> YOUR ASSIGNMENT
Show the lines below that contain the string "plus".

#####

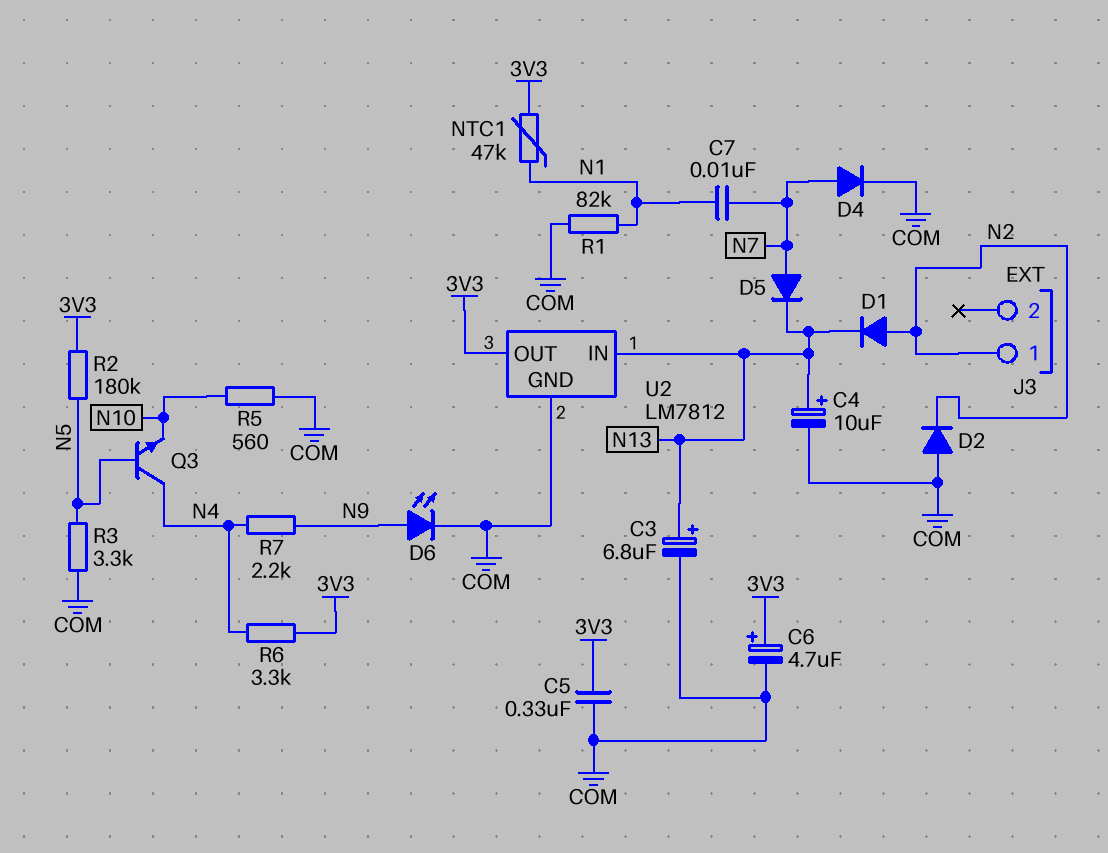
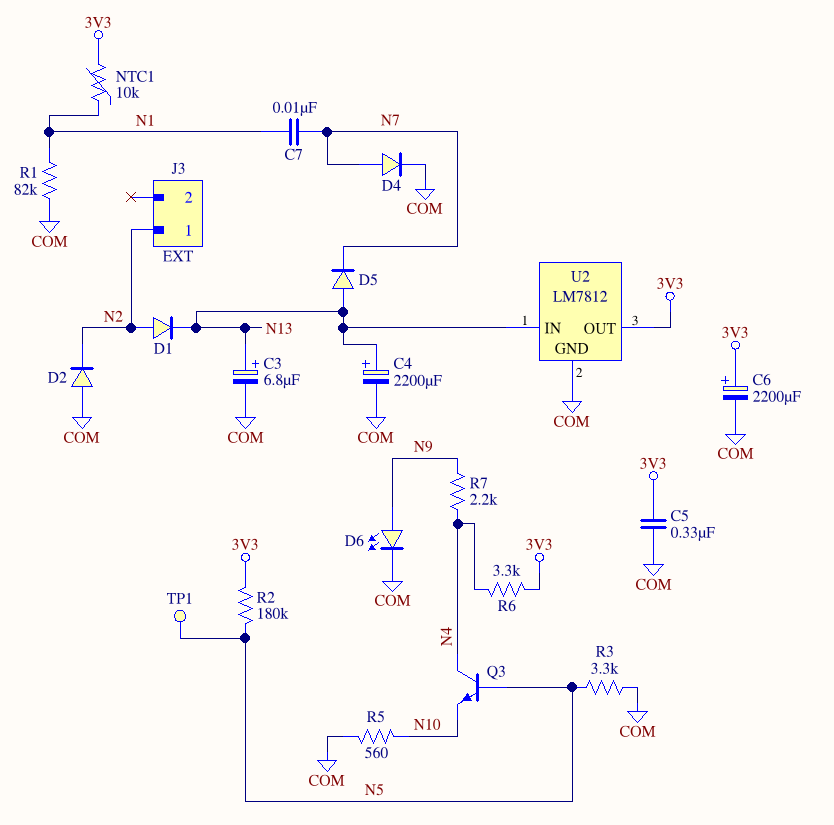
C4: 10uF (plus N13, minus COM) -> 2200uF (plus N13, minus COM)
C6: 4.7uF (plus 3V3, minus COM) -> 2200uF (plus 3V3, minus COM)
D5: diode (A N7, K N13) -> diode (A N13, K N7)
NTC1: 47k (3V3, N1) -> 10k (3V3, N1)
TP1: none -> test point (N5)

#####

> TASK ANSWER
C4: 10uF (plus N13, minus COM) -> 2200uF (plus N13, minus COM)
C6: 4.7uF (plus 3V3, minus COM) -> 2200uF (plus 3V3, minus COM)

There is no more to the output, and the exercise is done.